>>>

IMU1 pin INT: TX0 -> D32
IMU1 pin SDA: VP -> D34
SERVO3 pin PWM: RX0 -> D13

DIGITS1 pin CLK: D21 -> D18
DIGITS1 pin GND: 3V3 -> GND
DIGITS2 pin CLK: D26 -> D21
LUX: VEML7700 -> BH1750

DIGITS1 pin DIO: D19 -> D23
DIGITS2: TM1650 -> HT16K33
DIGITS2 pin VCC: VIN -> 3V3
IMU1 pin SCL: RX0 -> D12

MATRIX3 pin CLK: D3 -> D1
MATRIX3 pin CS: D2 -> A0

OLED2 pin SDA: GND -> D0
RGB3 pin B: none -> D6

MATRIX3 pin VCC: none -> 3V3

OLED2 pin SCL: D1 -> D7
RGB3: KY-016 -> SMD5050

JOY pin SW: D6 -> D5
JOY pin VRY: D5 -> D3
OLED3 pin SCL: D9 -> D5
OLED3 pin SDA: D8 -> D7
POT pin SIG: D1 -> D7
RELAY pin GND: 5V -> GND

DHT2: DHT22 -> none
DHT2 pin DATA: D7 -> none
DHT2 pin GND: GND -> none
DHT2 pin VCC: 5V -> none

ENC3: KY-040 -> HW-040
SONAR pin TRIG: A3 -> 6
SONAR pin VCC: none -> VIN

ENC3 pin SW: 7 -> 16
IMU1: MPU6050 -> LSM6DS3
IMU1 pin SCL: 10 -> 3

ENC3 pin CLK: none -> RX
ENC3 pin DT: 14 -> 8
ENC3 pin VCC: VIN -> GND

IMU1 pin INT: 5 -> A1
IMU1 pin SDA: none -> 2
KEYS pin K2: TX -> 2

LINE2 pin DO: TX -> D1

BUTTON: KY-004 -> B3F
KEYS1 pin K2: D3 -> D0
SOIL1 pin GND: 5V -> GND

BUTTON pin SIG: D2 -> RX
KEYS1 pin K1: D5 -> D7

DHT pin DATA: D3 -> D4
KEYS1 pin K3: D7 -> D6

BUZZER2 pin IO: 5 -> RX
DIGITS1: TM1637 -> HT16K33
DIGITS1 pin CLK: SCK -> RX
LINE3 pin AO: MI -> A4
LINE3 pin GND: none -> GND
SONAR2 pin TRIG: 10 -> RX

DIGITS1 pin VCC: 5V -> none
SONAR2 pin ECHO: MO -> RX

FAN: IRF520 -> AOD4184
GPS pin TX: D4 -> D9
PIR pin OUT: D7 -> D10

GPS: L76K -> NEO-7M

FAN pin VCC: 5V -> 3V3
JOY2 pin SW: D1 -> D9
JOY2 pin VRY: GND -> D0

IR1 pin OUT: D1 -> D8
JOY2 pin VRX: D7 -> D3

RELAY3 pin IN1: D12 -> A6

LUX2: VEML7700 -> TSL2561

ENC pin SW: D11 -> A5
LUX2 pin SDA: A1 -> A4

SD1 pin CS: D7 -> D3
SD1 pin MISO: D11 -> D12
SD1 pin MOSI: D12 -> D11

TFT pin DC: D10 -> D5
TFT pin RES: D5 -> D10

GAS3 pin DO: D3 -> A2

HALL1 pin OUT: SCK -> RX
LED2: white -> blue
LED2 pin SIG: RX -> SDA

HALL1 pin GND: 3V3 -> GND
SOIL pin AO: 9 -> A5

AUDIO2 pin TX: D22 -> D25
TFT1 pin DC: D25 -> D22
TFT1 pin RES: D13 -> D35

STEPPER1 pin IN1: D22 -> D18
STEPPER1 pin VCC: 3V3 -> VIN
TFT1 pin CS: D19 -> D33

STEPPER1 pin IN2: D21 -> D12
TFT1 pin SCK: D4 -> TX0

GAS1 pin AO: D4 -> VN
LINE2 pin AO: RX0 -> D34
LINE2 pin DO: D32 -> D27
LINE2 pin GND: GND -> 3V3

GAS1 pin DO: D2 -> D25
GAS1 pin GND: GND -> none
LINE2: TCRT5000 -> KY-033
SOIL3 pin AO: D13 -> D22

<<<

▶ WHAT THIS TASK INVOLVES
One line contains "HALL1 pin GND: 3V3 -> GND". Return that line and every later line through the end of the listing above, exactly, and nothing else.

▶ WRITTEN RESPONSE
HALL1 pin GND: 3V3 -> GND
SOIL pin AO: 9 -> A5

AUDIO2 pin TX: D22 -> D25
TFT1 pin DC: D25 -> D22
TFT1 pin RES: D13 -> D35

STEPPER1 pin IN1: D22 -> D18
STEPPER1 pin VCC: 3V3 -> VIN
TFT1 pin CS: D19 -> D33

STEPPER1 pin IN2: D21 -> D12
TFT1 pin SCK: D4 -> TX0

GAS1 pin AO: D4 -> VN
LINE2 pin AO: RX0 -> D34
LINE2 pin DO: D32 -> D27
LINE2 pin GND: GND -> 3V3

GAS1 pin DO: D2 -> D25
GAS1 pin GND: GND -> none
LINE2: TCRT5000 -> KY-033
SOIL3 pin AO: D13 -> D22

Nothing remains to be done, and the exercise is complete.